- [Brief] A picture-free, exact transcript of the entries below is required.

● ● ● ●

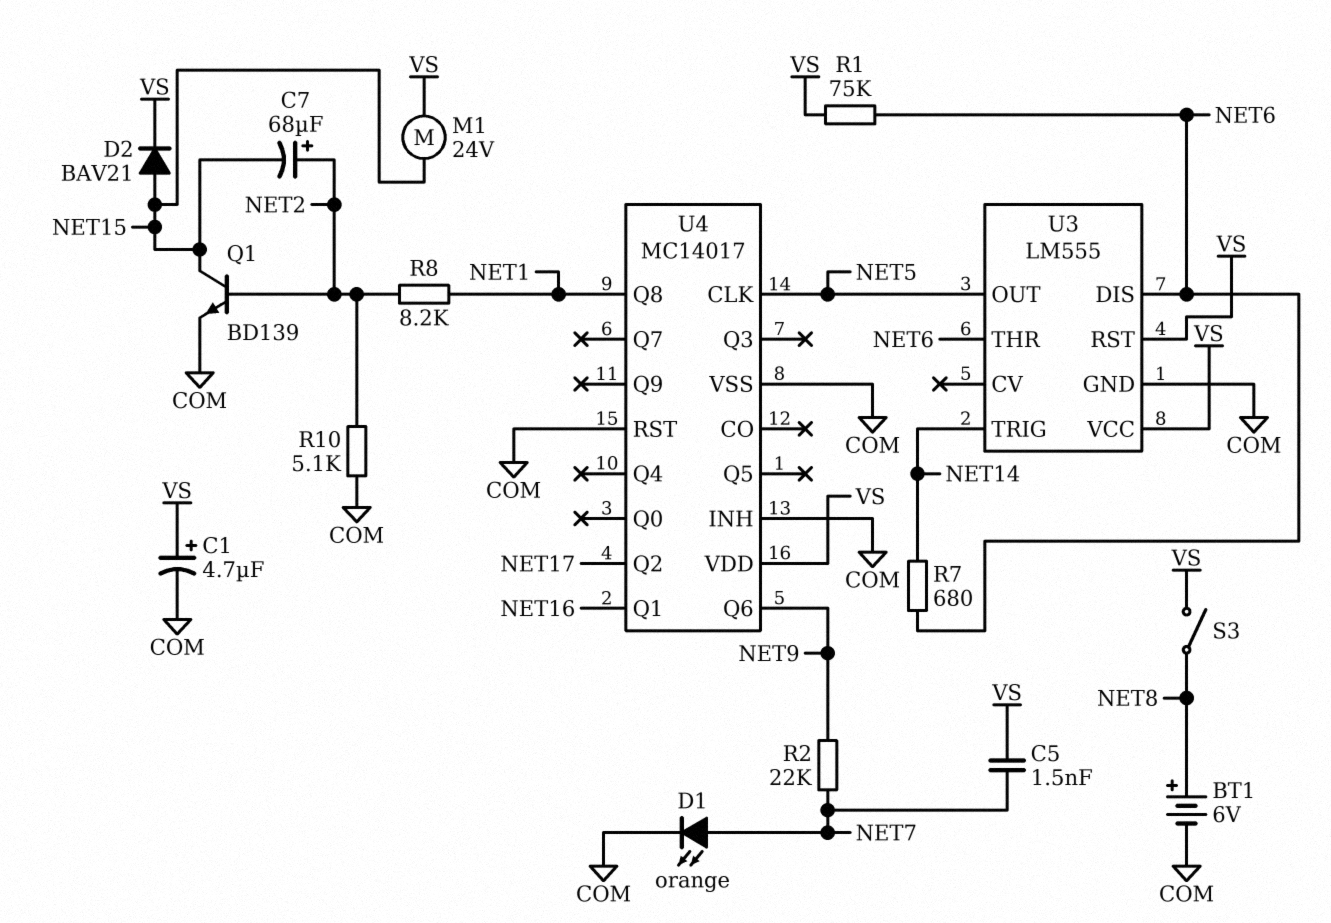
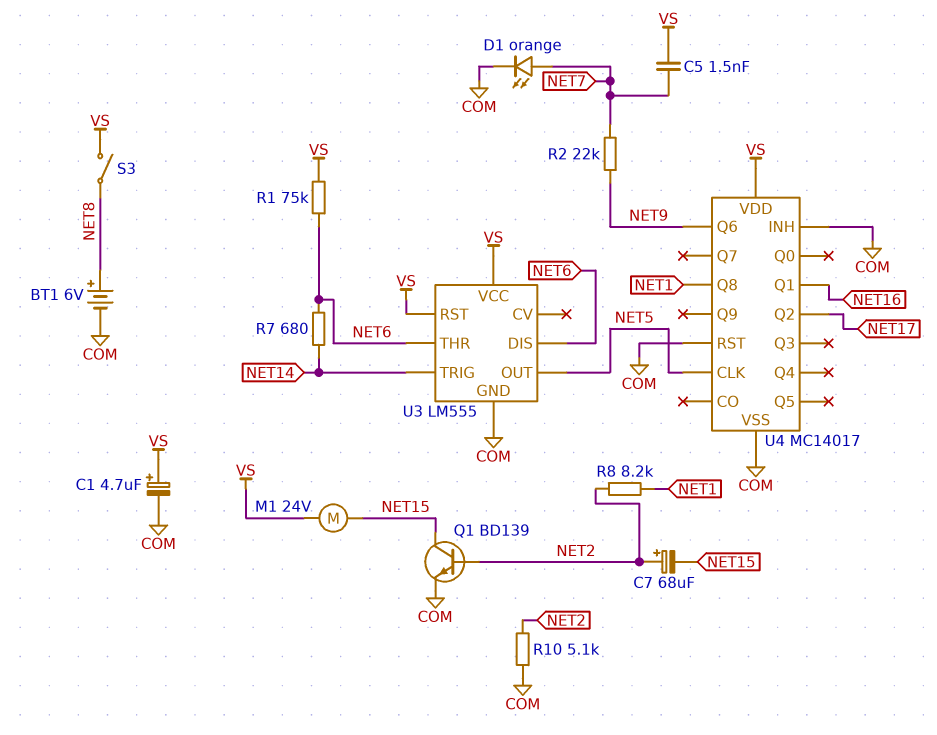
D2: diode BAV21 (A NET15, K VS) -> none

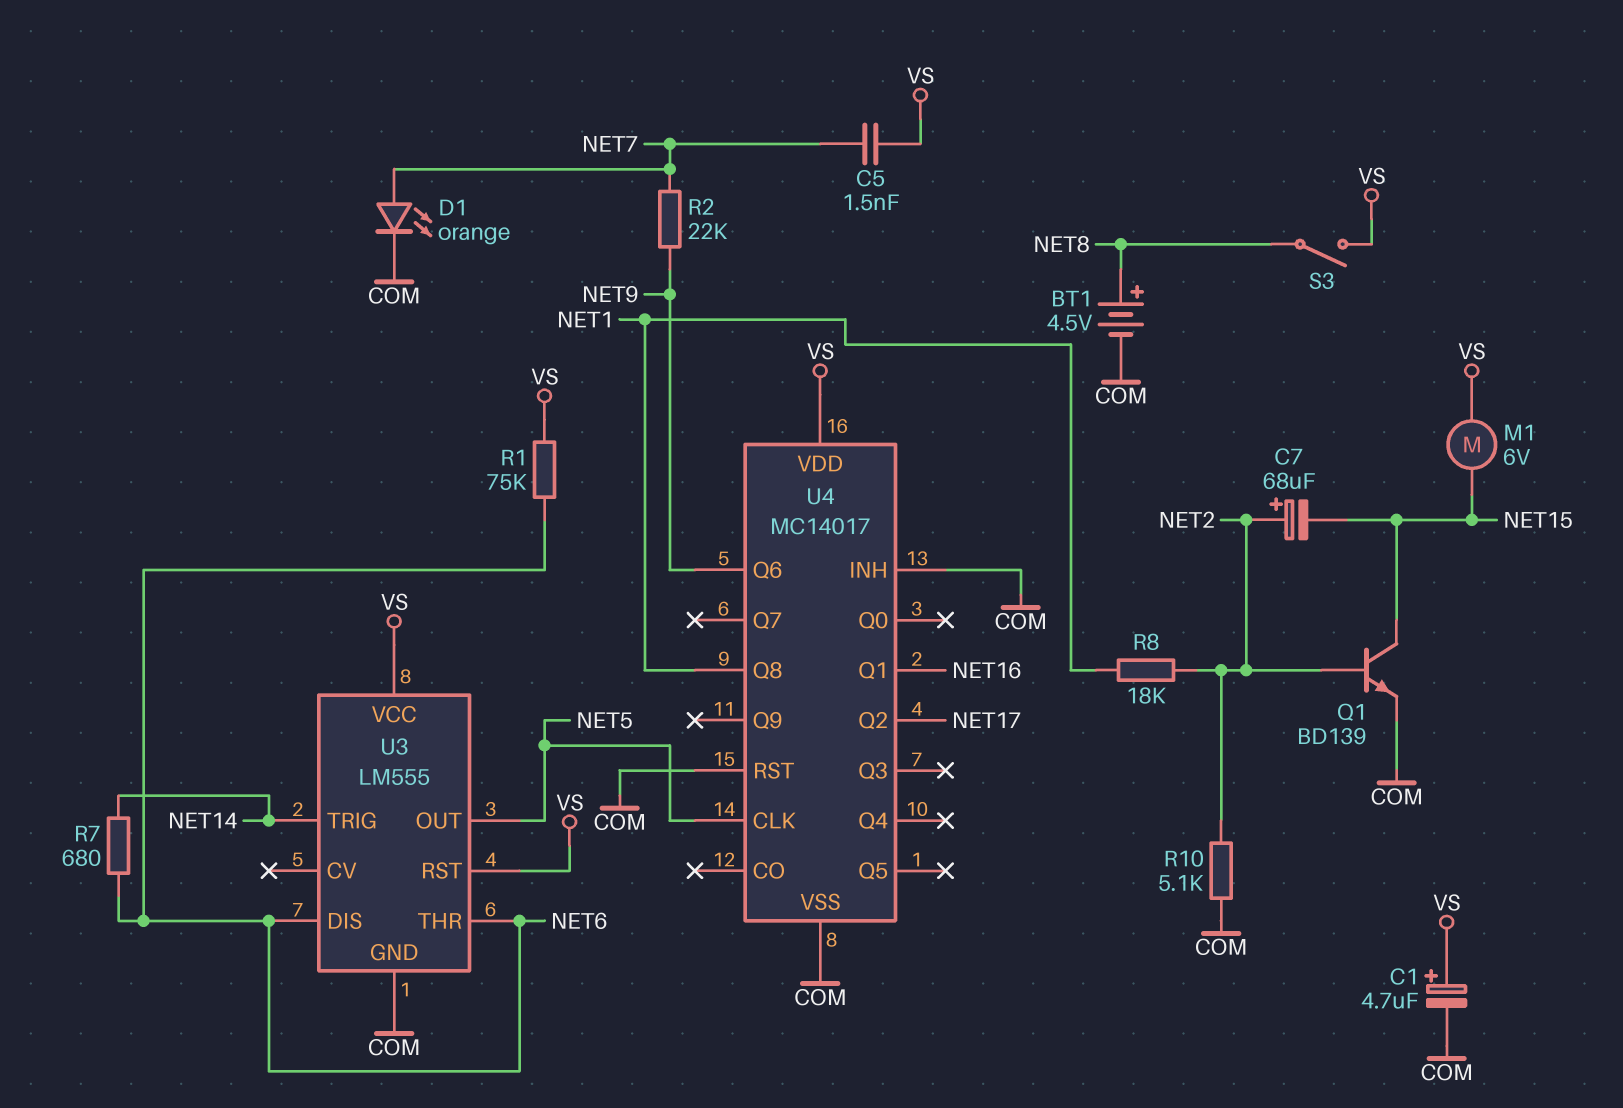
BT1: 6V (plus NET8, minus COM) -> 4.5V (plus NET8, minus COM)
M1: motor 24V (NET15, VS) -> motor 6V (NET15, VS)
R8: 8.2k (NET1, NET2) -> 18k (NET1, NET2)

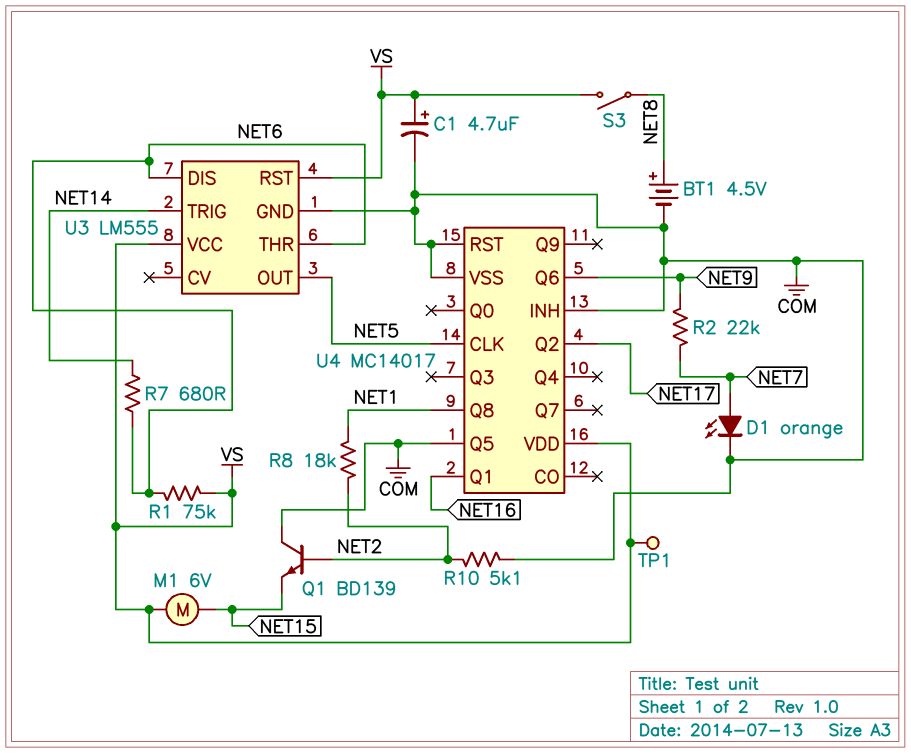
C5: 1.5nF (NET7, VS) -> none
C7: 68uF (plus NET2, minus NET15) -> none
Q1: NPN BD139 (B NET2, C NET15, E COM) -> NPN BD139 (B NET2, C COM, E NET15)
TP1: none -> test point (VS)
U4 pin Q5: none -> COM

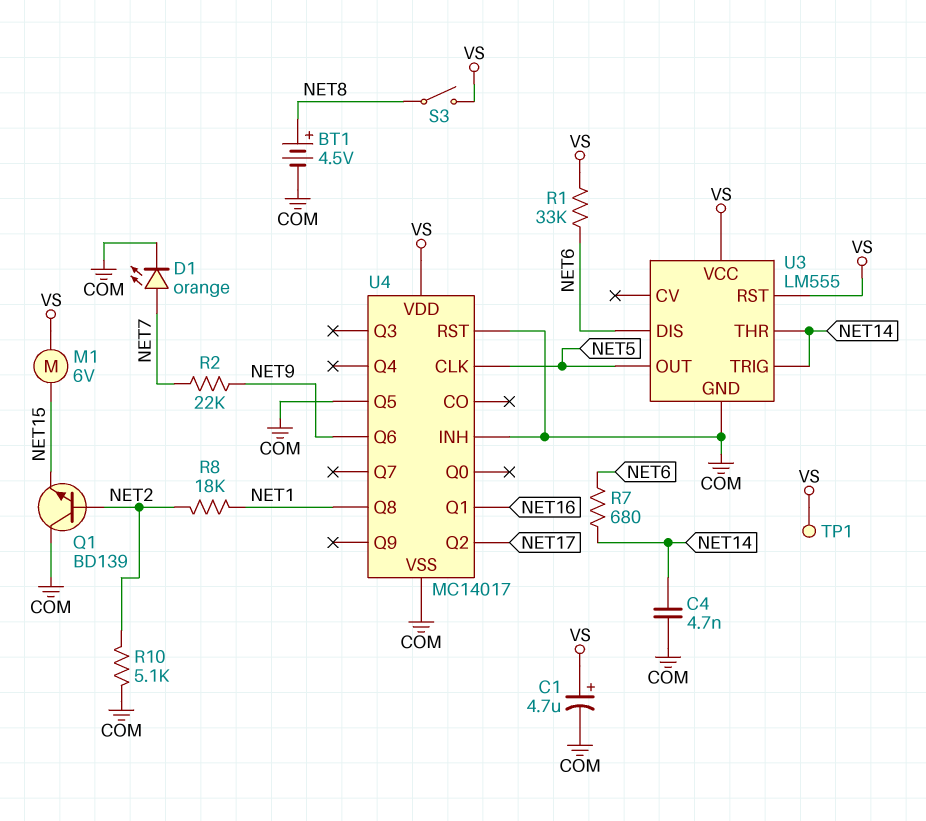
C4: none -> 4.7nF (COM, NET14)
R1: 75k (NET6, VS) -> 33k (NET6, VS)
U3 pin THR: NET6 -> NET14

● ● ● ●

- [Solution to this exercise]
D2: diode BAV21 (A NET15, K VS) -> none

BT1: 6V (plus NET8, minus COM) -> 4.5V (plus NET8, minus COM)
M1: motor 24V (NET15, VS) -> motor 6V (NET15, VS)
R8: 8.2k (NET1, NET2) -> 18k (NET1, NET2)

C5: 1.5nF (NET7, VS) -> none
C7: 68uF (plus NET2, minus NET15) -> none
Q1: NPN BD139 (B NET2, C NET15, E COM) -> NPN BD139 (B NET2, C COM, E NET15)
TP1: none -> test point (VS)
U4 pin Q5: none -> COM

C4: none -> 4.7nF (COM, NET14)
R1: 75k (NET6, VS) -> 33k (NET6, VS)
U3 pin THR: NET6 -> NET14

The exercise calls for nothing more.